» **Task statement**
Print the data below exactly, but only the lines from the one containing "blue light bulb: 1 -> 5" down to the one containing "turquoise rocket: 3 -> 1", inclusive.

» **Data**
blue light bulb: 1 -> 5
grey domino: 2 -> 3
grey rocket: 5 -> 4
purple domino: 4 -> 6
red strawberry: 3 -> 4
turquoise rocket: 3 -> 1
...
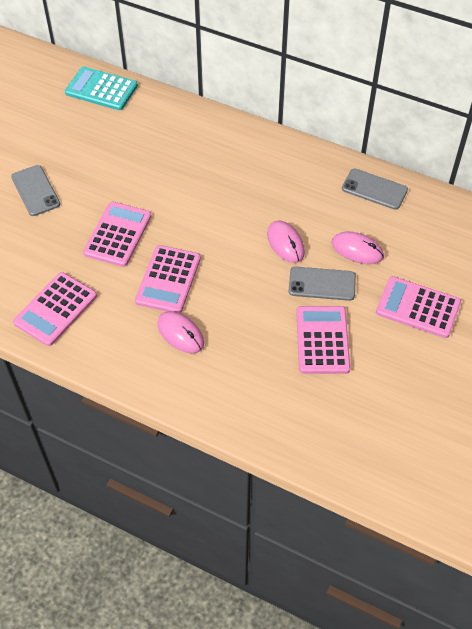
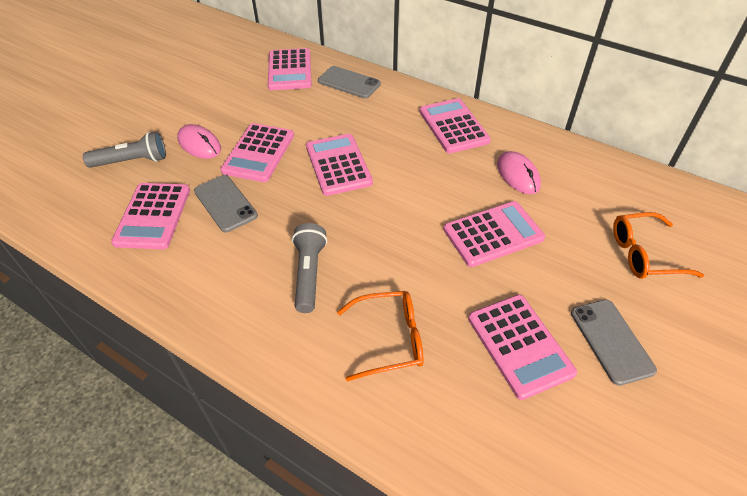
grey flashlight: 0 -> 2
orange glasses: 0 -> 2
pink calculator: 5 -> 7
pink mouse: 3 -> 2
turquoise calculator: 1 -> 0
==
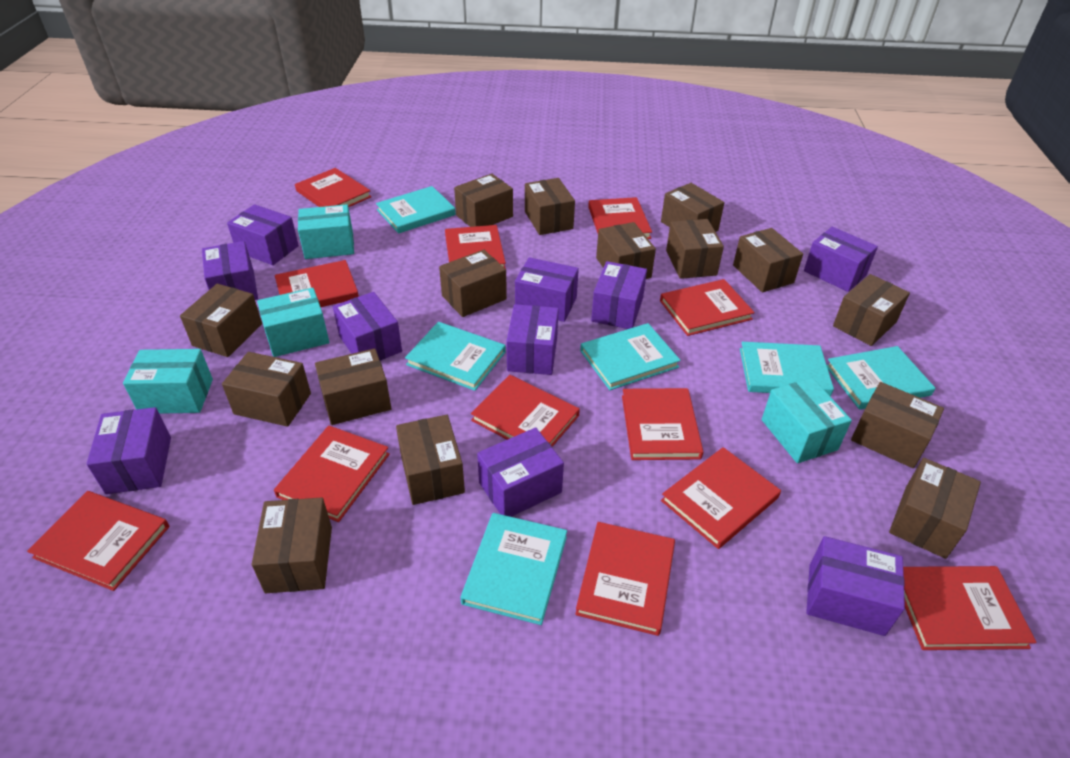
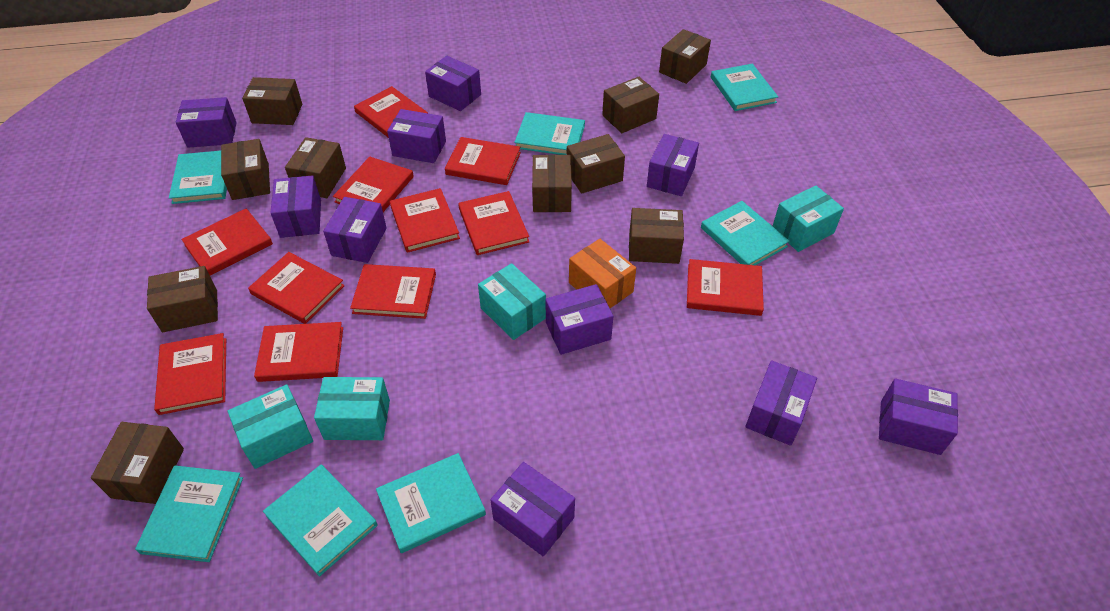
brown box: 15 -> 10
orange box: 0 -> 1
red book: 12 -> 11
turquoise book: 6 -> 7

» **Solution**
blue light bulb: 1 -> 5
grey domino: 2 -> 3
grey rocket: 5 -> 4
purple domino: 4 -> 6
red strawberry: 3 -> 4
turquoise rocket: 3 -> 1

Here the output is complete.